EXERCISE PROMPT | All lines below between the line with "MATRIX2 pin CLK: D5 -> D4" and the line with "SONAR pin GND: none -> GND", including both, must be copied exactly, and the pictures must be omitted.

(SUPPLIED MATERIAL)

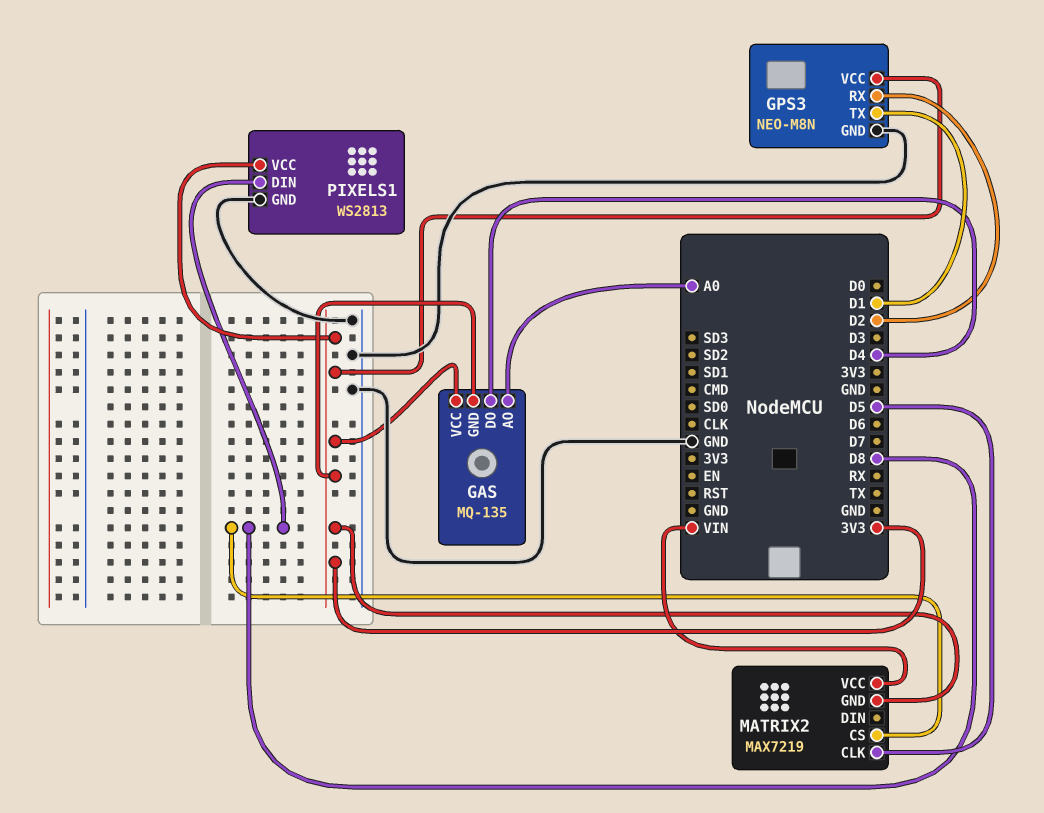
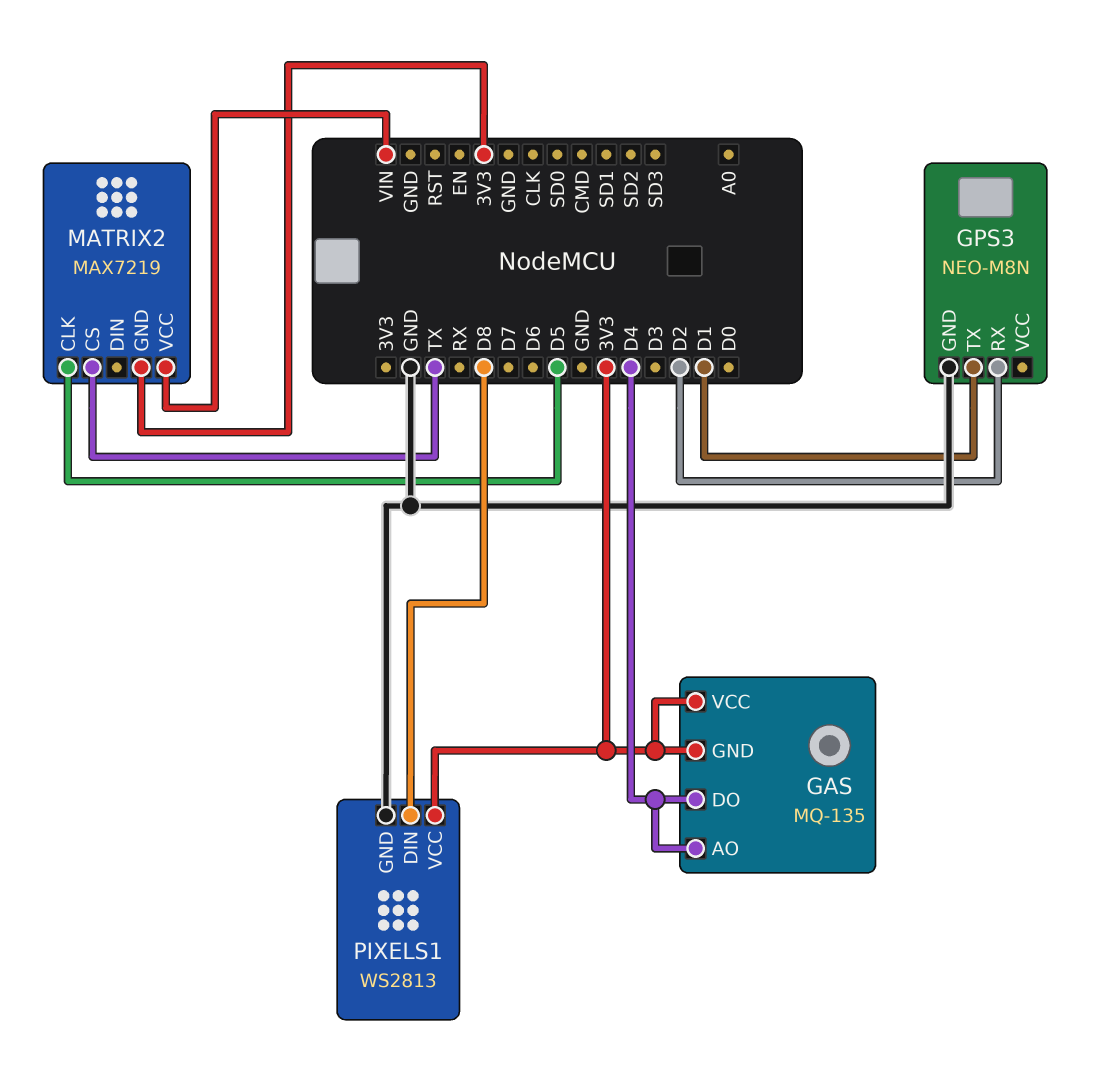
GAS pin AO: A0 -> D4
GPS3 pin VCC: 3V3 -> none
MATRIX2 pin CS: D8 -> TX

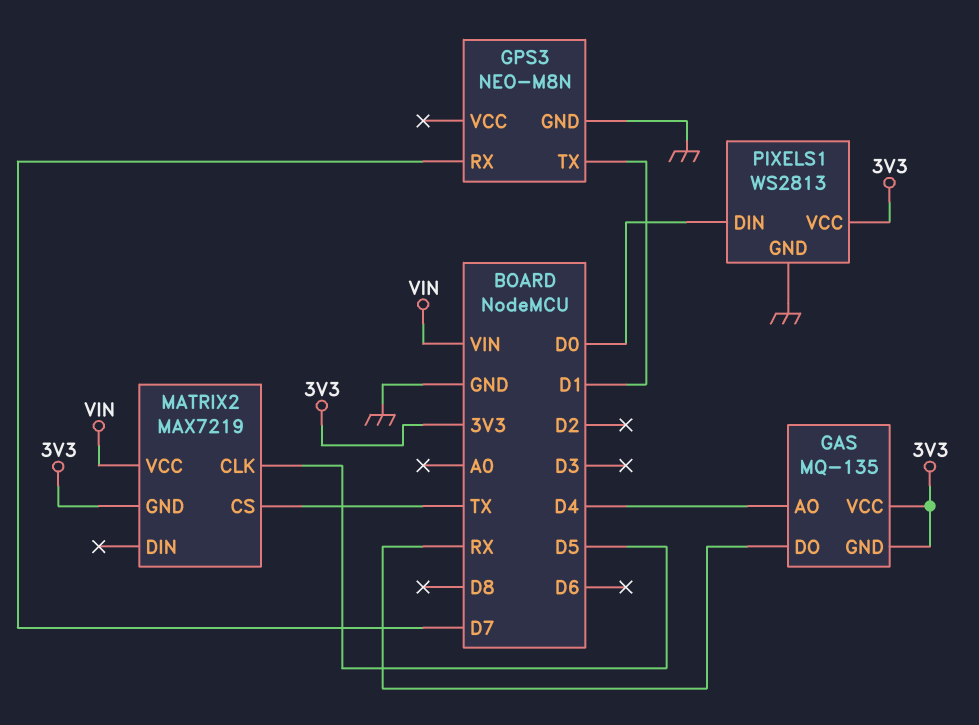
GAS pin DO: D4 -> RX
GPS3 pin RX: D2 -> D7
PIXELS1 pin DIN: D8 -> D0

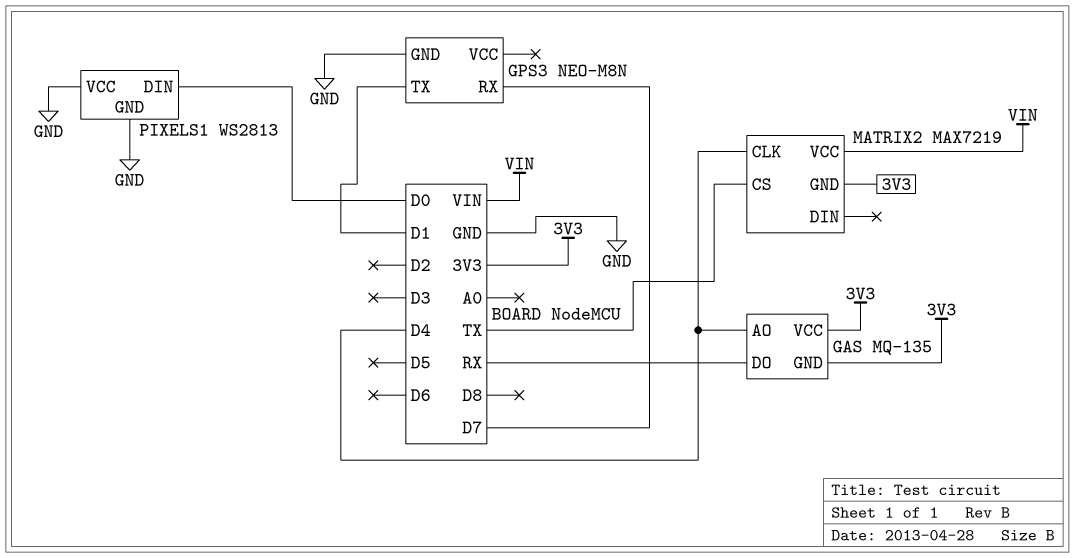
MATRIX2 pin CLK: D5 -> D4
PIXELS1 pin VCC: 3V3 -> GND

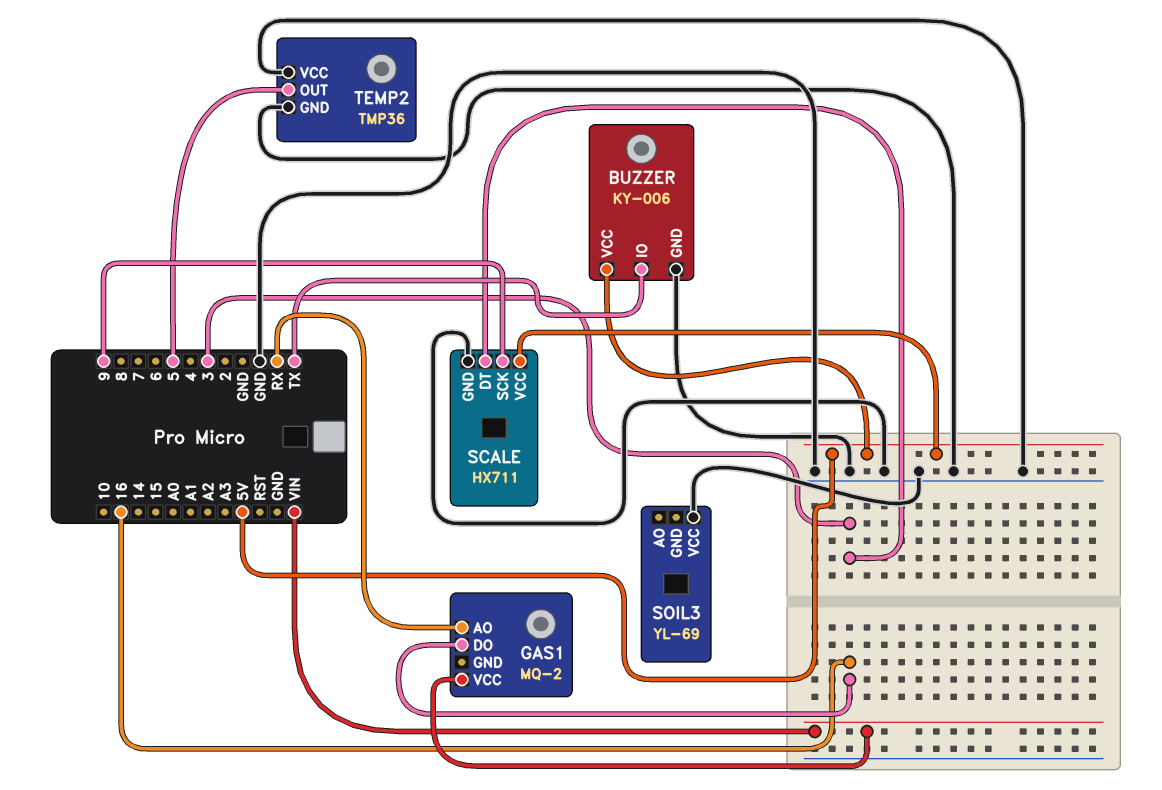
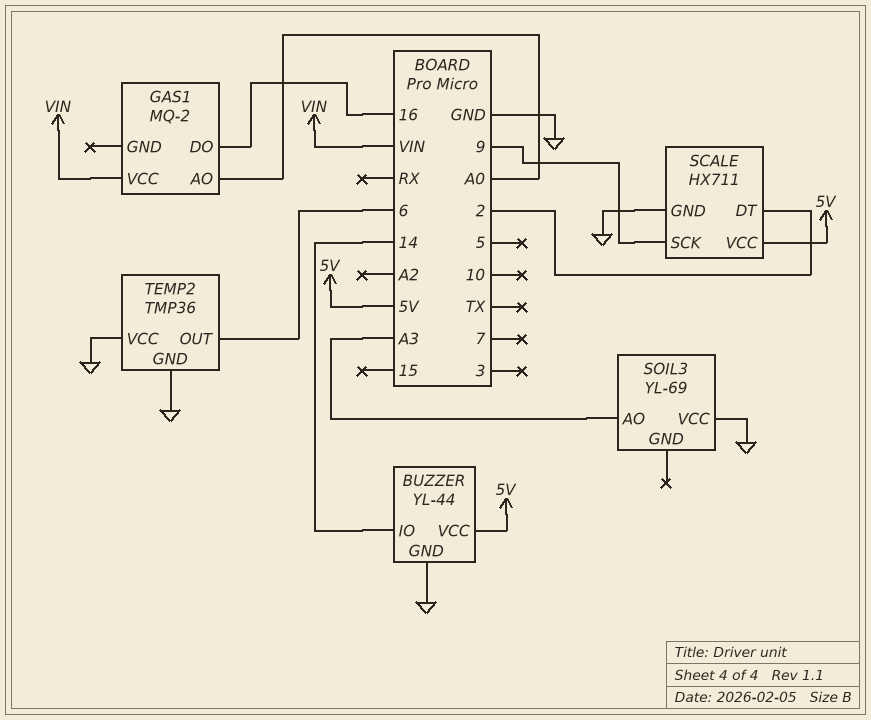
BUZZER: KY-006 -> YL-44
BUZZER pin IO: TX -> 14
GAS1 pin AO: RX -> A0
SCALE pin DT: 3 -> 2
SOIL3 pin AO: none -> A3
TEMP2 pin OUT: 5 -> 6

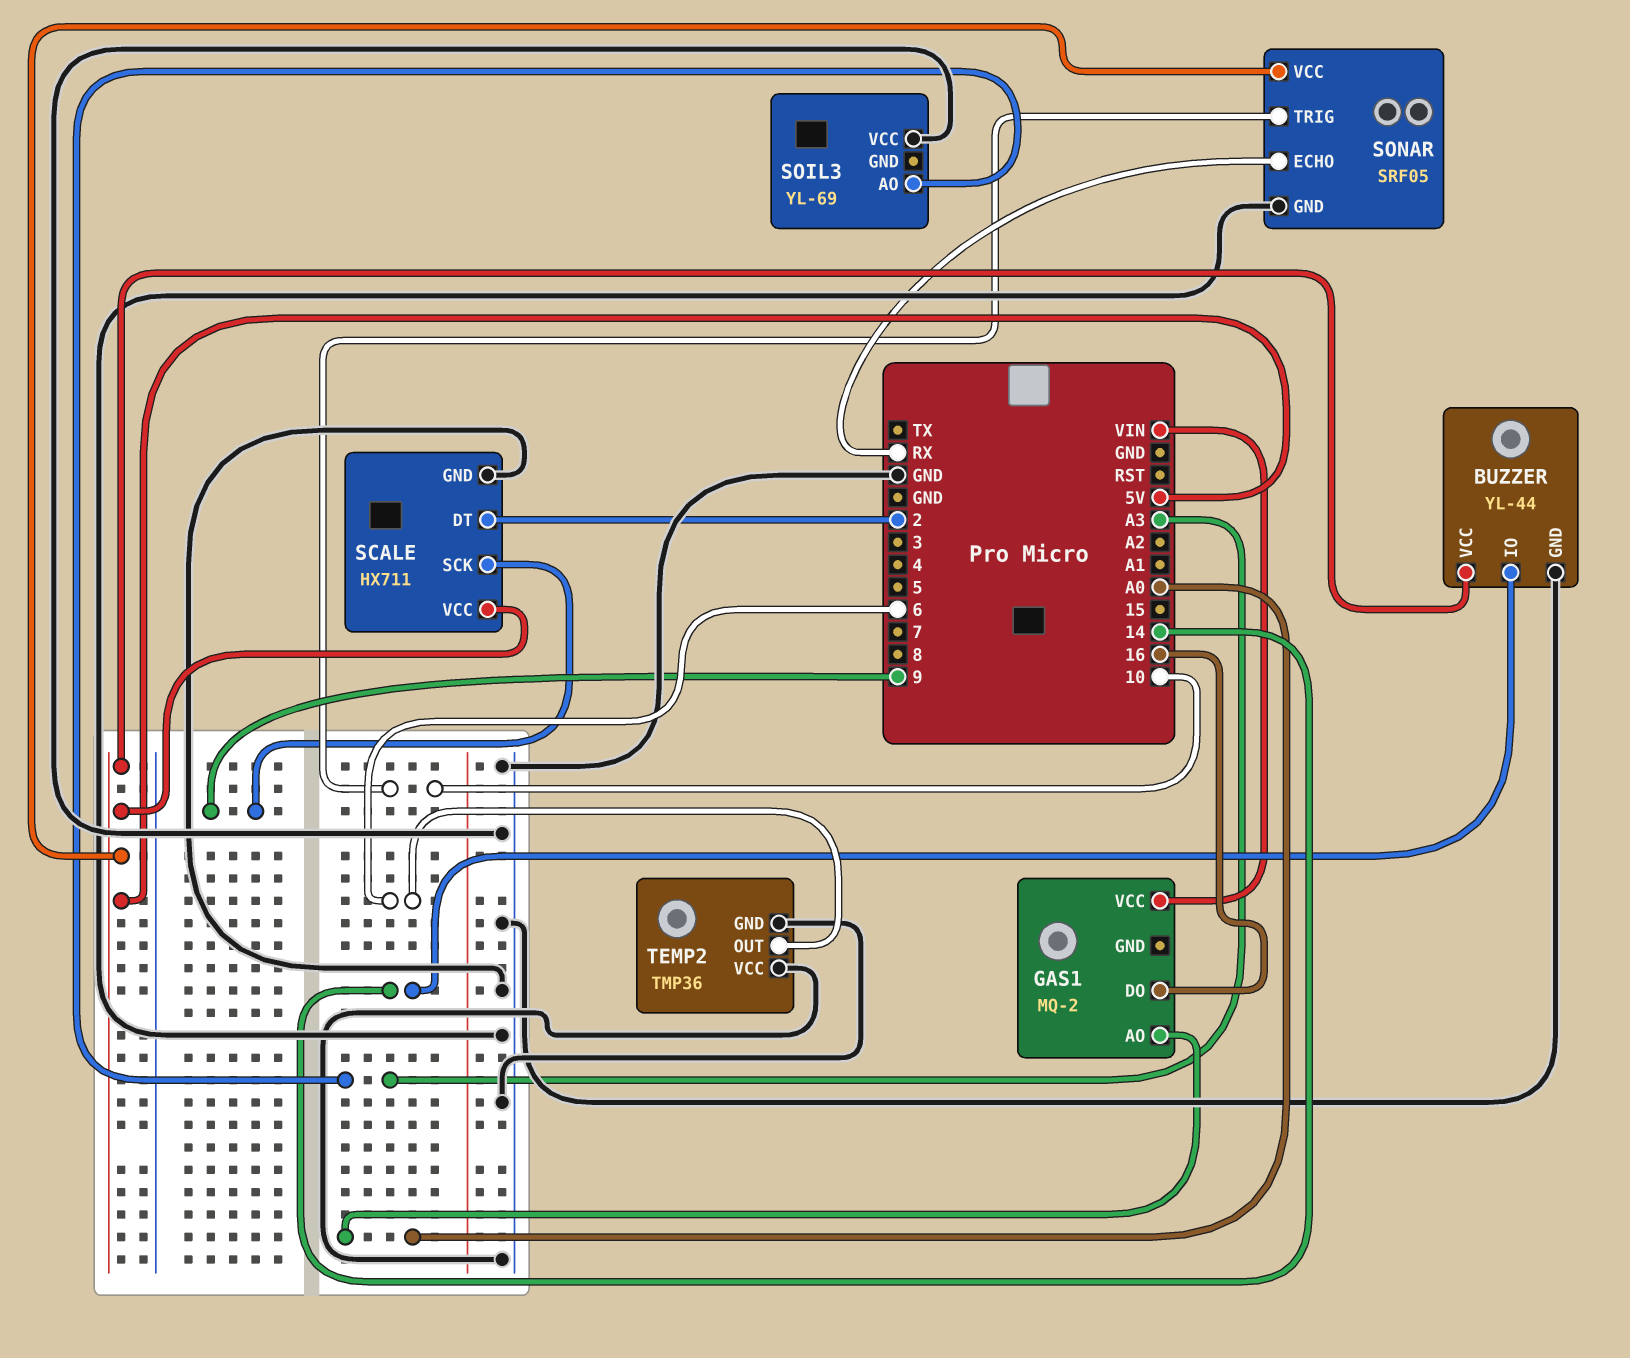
SONAR: none -> SRF05
SONAR pin ECHO: none -> RX
SONAR pin GND: none -> GND
SONAR pin TRIG: none -> 10
SONAR pin VCC: none -> 5V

(End SUPPLIED MATERIAL)

ANSWER FOR THIS EXERCISE |
MATRIX2 pin CLK: D5 -> D4
PIXELS1 pin VCC: 3V3 -> GND

BUZZER: KY-006 -> YL-44
BUZZER pin IO: TX -> 14
GAS1 pin AO: RX -> A0
SCALE pin DT: 3 -> 2
SOIL3 pin AO: none -> A3
TEMP2 pin OUT: 5 -> 6

SONAR: none -> SRF05
SONAR pin ECHO: none -> RX
SONAR pin GND: none -> GND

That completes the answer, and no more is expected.